▶ **WHAT IS REQUIRED**:
Reproduce the entries word for word, and omit any picture you find in them.

(Spatial object tracking data)
- - - - -

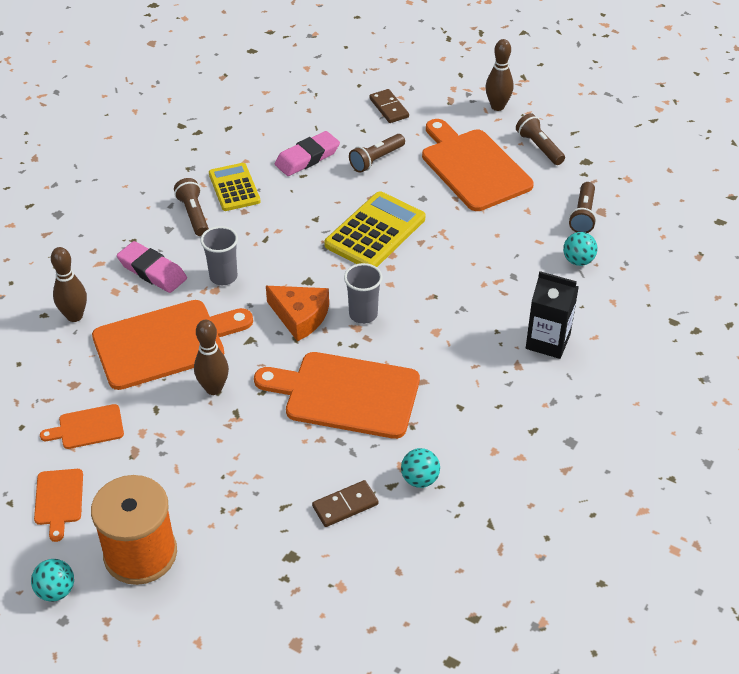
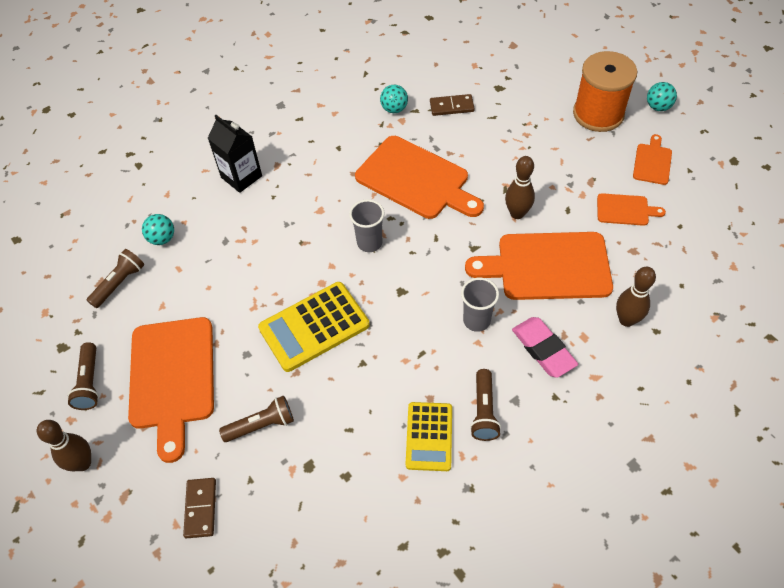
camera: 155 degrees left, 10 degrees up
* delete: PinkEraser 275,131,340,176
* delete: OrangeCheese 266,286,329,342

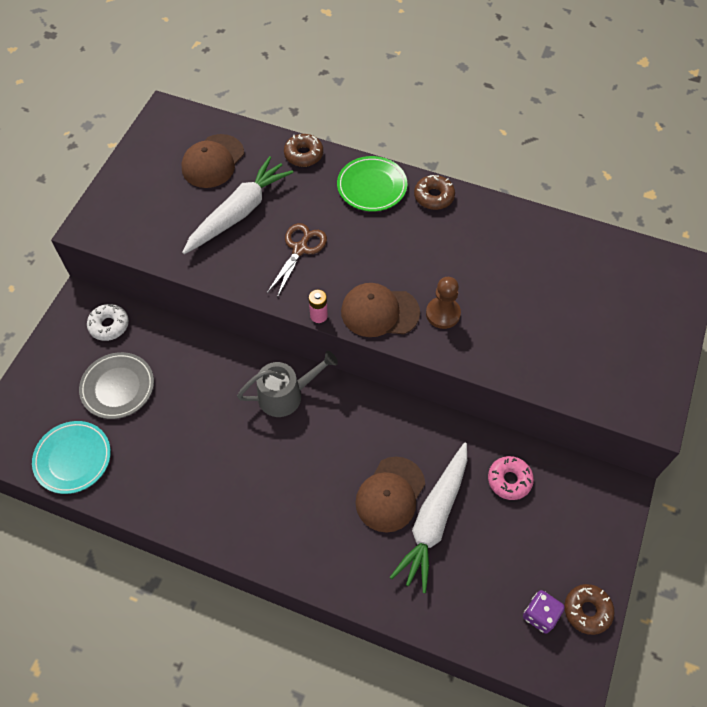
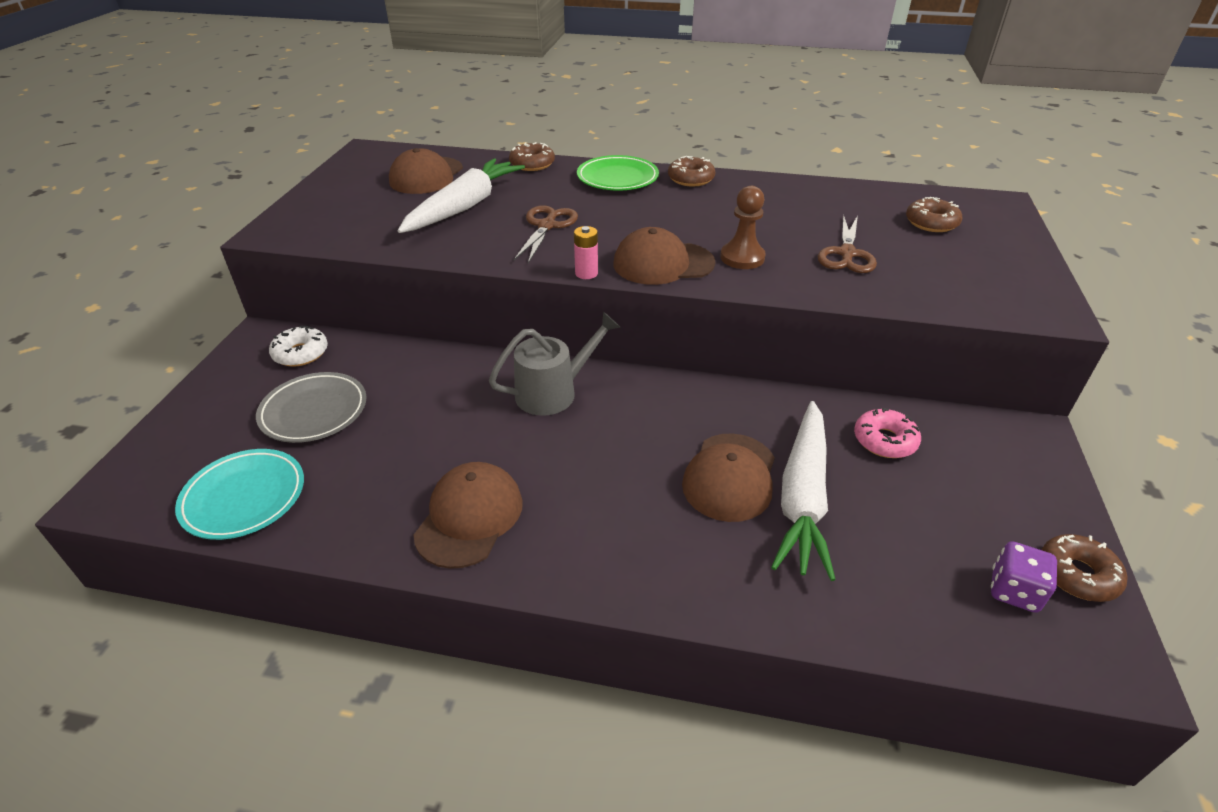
camera: 10 degrees left, 20 degrees down
* insert: BrownDonut 906,197,962,232
* insert: BrownScissors 818,215,877,273
* insert: BrownCap 414,462,523,569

- - - - -

▶ **REPLY**:
camera: 155 degrees left, 10 degrees up
* delete: PinkEraser 275,131,340,176
* delete: OrangeCheese 266,286,329,342

camera: 10 degrees left, 20 degrees down
* insert: BrownDonut 906,197,962,232
* insert: BrownScissors 818,215,877,273
* insert: BrownCap 414,462,523,569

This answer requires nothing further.